Requirement: Every line of the records that holds the word "orange" should be copied out.

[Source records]
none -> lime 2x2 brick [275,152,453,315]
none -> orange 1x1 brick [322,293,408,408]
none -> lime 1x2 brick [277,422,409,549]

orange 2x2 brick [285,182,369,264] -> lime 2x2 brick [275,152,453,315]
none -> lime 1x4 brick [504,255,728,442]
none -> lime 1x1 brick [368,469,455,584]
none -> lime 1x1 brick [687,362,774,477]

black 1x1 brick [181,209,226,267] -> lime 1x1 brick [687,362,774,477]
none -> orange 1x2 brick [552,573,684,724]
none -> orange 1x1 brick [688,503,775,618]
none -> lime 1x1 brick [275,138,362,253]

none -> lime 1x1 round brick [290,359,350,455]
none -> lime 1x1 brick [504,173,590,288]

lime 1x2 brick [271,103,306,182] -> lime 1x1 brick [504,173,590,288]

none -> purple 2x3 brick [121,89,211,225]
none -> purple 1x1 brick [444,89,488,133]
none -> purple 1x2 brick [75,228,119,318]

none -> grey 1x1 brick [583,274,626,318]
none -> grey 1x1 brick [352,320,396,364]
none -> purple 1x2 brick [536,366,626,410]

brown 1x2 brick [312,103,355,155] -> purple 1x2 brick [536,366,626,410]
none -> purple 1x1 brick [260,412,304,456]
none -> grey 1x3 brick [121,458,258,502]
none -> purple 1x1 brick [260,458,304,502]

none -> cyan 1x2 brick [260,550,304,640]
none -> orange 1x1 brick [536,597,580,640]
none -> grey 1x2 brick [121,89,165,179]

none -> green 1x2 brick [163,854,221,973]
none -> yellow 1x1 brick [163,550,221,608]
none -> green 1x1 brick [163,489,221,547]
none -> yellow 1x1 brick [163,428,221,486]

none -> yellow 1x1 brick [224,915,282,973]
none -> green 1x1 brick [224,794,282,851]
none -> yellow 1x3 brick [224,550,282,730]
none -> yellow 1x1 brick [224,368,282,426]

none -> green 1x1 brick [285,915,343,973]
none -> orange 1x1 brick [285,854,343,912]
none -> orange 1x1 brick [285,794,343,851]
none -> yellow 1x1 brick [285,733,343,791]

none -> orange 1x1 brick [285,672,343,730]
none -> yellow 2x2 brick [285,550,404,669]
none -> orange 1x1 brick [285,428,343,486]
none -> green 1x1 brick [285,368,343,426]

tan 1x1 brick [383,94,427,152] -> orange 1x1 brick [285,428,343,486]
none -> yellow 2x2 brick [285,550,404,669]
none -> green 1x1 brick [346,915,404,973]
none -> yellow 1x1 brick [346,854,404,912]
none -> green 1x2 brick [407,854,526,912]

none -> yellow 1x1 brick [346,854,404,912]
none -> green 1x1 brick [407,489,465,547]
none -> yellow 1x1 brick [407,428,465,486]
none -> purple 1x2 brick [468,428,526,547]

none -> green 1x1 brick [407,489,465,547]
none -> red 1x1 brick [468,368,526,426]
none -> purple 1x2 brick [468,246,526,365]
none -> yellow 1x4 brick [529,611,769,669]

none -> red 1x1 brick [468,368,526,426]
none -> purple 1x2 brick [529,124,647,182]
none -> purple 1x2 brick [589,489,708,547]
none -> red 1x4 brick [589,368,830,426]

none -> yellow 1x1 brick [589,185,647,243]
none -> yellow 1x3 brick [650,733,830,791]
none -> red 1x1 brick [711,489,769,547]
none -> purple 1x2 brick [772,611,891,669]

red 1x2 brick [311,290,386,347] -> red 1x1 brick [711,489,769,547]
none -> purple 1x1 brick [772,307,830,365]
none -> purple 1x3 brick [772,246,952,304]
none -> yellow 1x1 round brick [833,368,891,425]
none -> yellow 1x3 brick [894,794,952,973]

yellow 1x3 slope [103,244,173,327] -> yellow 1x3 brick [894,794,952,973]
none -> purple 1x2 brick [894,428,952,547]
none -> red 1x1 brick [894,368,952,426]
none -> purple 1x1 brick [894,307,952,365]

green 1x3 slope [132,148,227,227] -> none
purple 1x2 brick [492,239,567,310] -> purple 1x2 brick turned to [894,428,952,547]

Answer to the exercise:
none -> orange 1x1 brick [322,293,408,408]
orange 2x2 brick [285,182,369,264] -> lime 2x2 brick [275,152,453,315]
none -> orange 1x2 brick [552,573,684,724]
none -> orange 1x1 brick [688,503,775,618]
none -> orange 1x1 brick [536,597,580,640]
none -> orange 1x1 brick [285,854,343,912]
none -> orange 1x1 brick [285,794,343,851]
none -> orange 1x1 brick [285,672,343,730]
none -> orange 1x1 brick [285,428,343,486]
tan 1x1 brick [383,94,427,152] -> orange 1x1 brick [285,428,343,486]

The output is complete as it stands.